**WHAT TO PRODUCE:**
Count the lines in the records that hold the string "none". Only the number should be given.

**INFORMATION PROVIDED:**
= Beginning of Section =
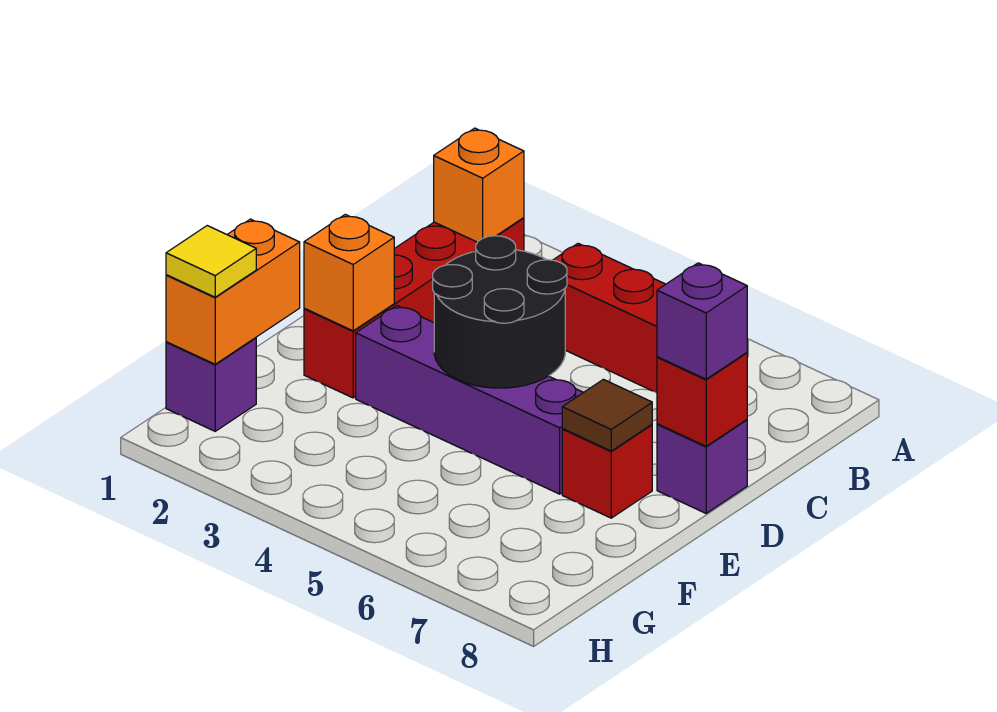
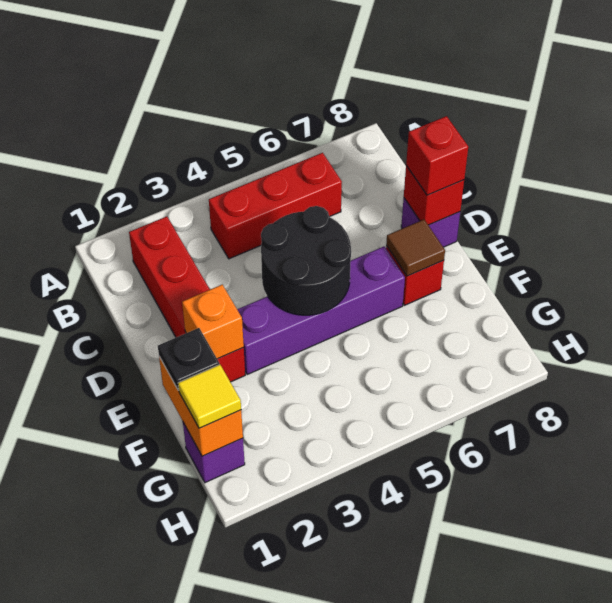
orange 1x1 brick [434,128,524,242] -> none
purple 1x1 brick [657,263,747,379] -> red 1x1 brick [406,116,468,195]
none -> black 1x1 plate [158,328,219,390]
= End of Section =
= Beginning of Section =
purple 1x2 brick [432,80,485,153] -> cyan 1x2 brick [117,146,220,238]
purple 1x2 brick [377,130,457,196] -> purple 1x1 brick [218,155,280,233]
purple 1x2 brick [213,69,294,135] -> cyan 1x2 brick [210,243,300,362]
= End of Section =
= Beginning of Section =
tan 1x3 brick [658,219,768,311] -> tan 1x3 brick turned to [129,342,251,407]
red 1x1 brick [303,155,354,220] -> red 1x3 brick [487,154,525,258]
= End of Section =
**THE ANSWER:**
2